Collected data =
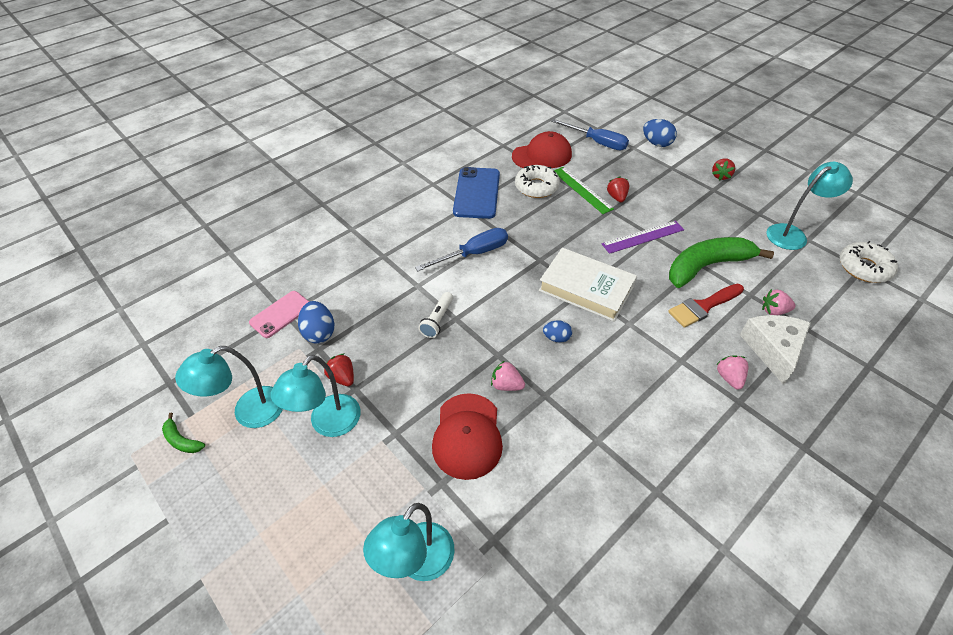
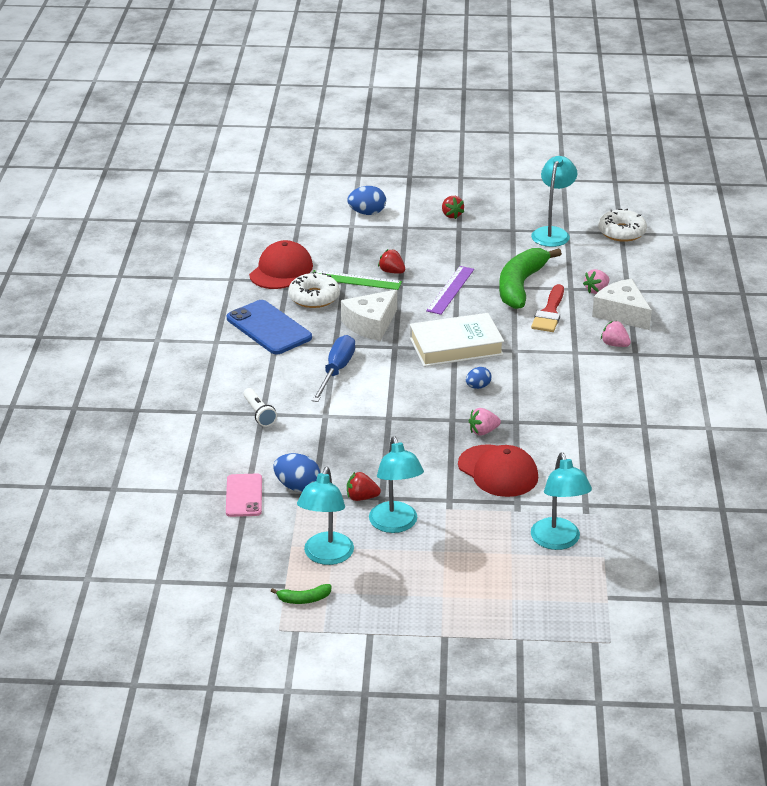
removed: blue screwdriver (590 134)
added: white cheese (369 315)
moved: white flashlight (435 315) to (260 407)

What to produce = Every line of the listing should be copied precisely, with images omitted.

Answer to this problem =
removed: blue screwdriver (590 134)
added: white cheese (369 315)
moved: white flashlight (435 315) to (260 407)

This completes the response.